Excerpted data.
======
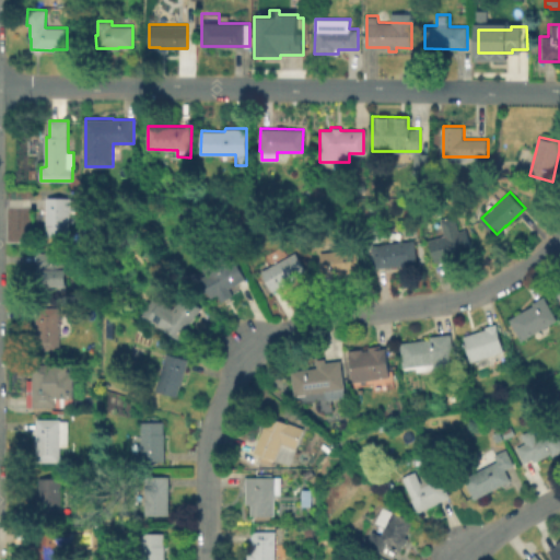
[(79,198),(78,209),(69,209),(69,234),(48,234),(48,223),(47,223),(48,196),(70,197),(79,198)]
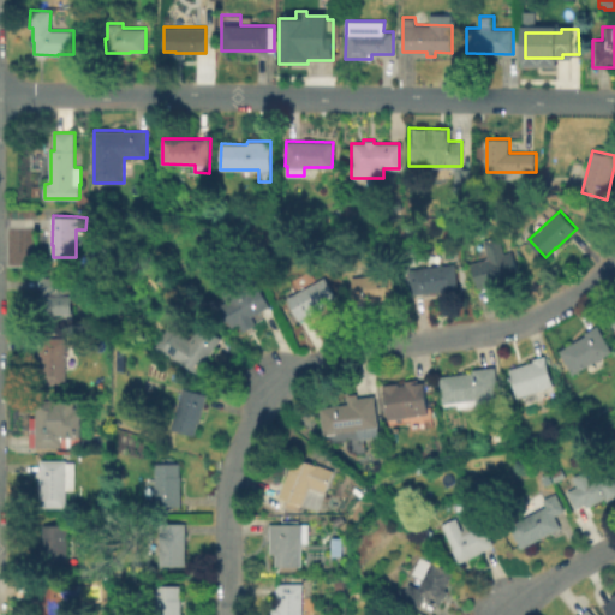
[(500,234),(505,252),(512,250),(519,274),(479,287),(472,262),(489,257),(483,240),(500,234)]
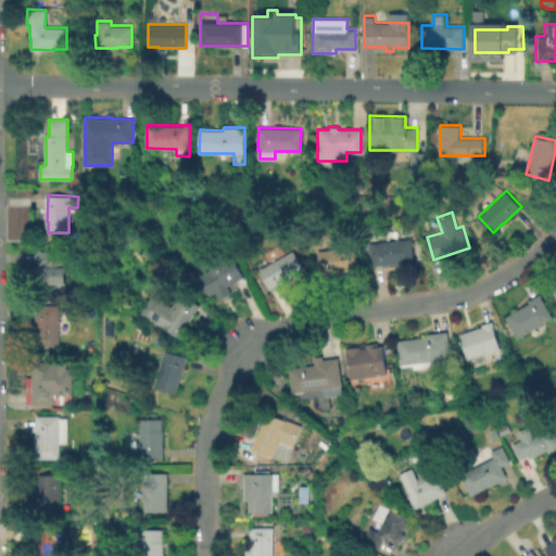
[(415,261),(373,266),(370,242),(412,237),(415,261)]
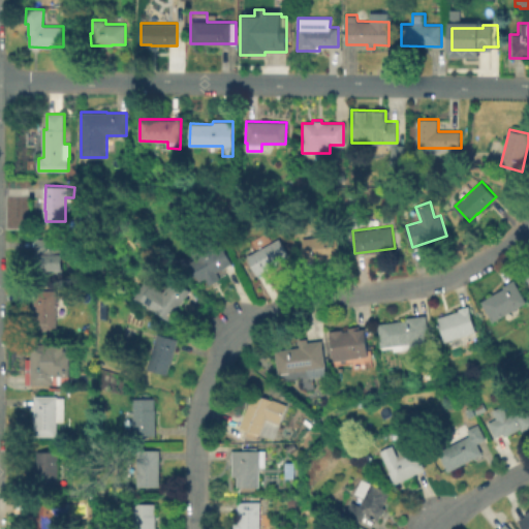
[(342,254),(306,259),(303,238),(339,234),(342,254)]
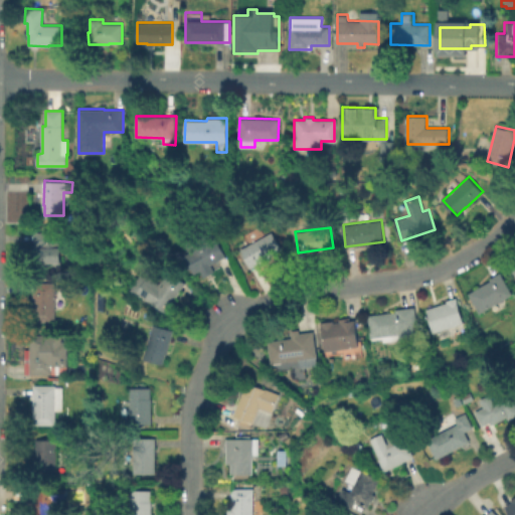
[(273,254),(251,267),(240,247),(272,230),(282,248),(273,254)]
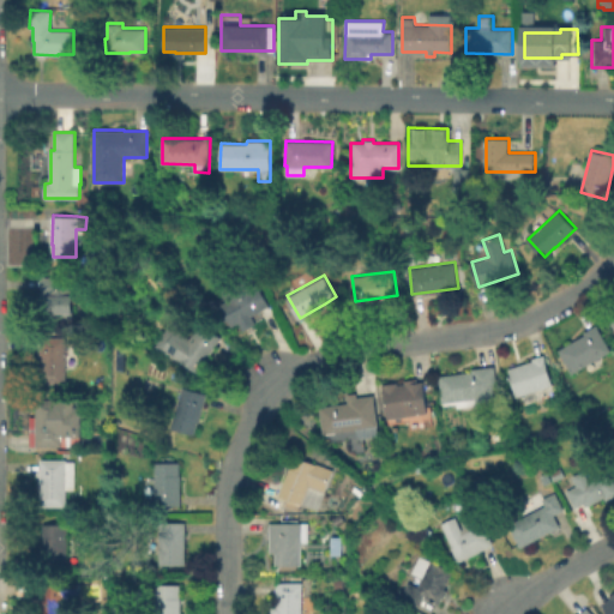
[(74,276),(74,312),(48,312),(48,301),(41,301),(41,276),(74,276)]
======
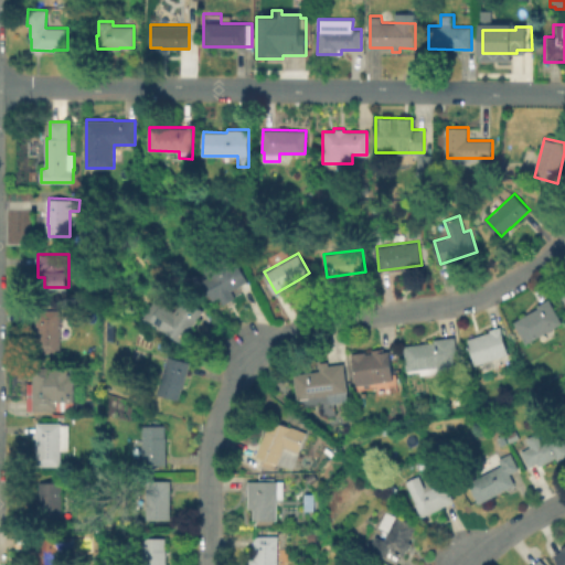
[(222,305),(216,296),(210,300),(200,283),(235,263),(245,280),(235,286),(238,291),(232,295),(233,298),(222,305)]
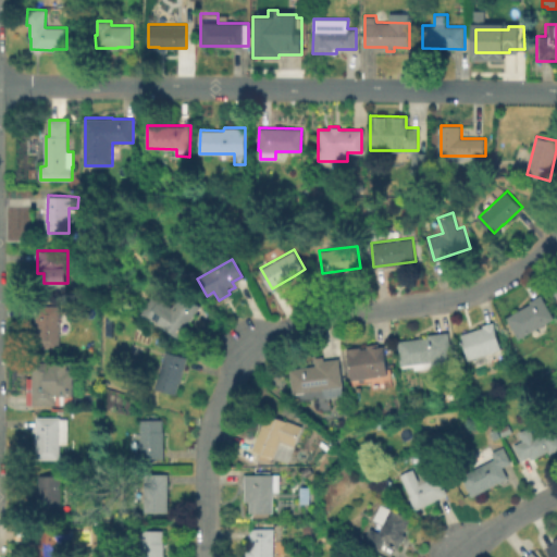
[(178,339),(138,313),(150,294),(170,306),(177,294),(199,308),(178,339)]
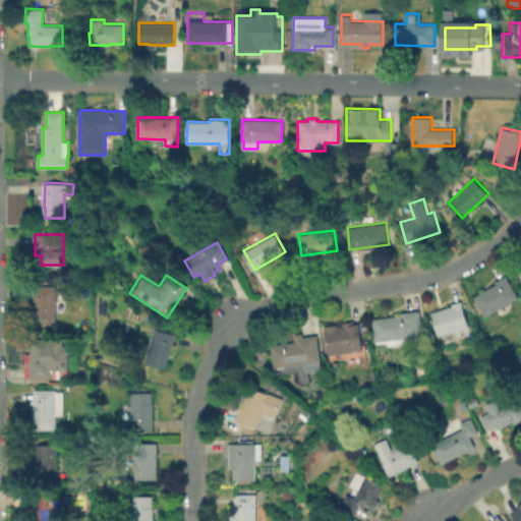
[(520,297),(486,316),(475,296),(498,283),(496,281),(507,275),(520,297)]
======
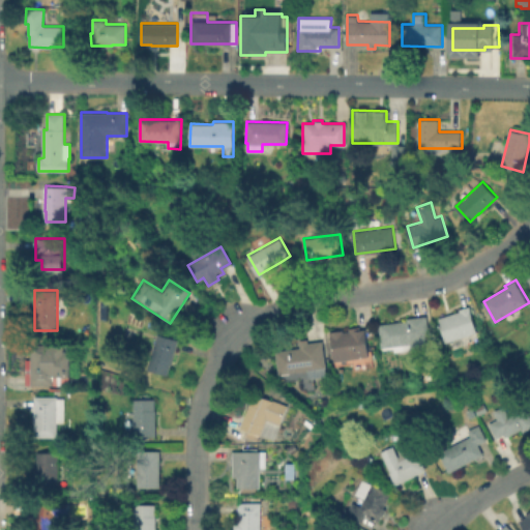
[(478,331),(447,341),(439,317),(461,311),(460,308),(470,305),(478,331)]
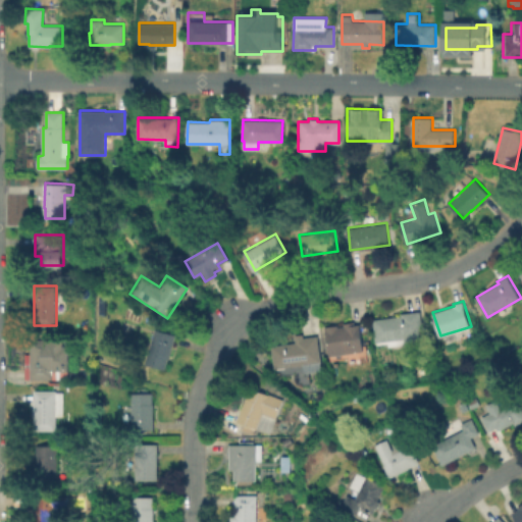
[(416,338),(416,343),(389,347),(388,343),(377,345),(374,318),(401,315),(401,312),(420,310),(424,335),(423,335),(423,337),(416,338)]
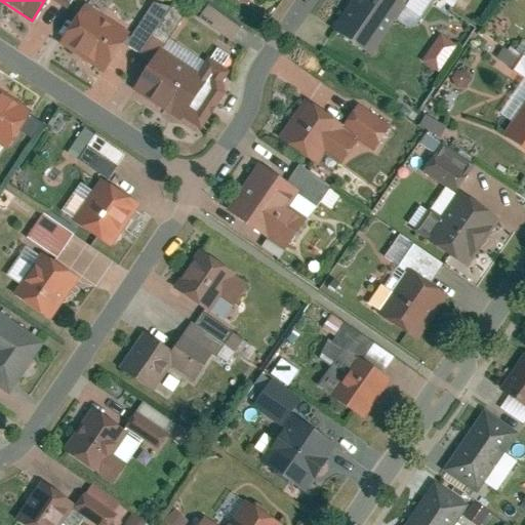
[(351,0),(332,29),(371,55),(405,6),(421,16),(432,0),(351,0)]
======
Work order. Working from the entries above, please transcribe only the lines from the line with "[(273,254),(251,267),(240,247),(272,230),(282,248),(273,254)]" through the line with "[(74,276),(74,312),(48,312),(48,301),(41,301),(41,276),(74,276)]", exactly, with both end lines and without pictures.

Task response.
[(273,254),(251,267),(240,247),(272,230),(282,248),(273,254)]
[(74,276),(74,312),(48,312),(48,301),(41,301),(41,276),(74,276)]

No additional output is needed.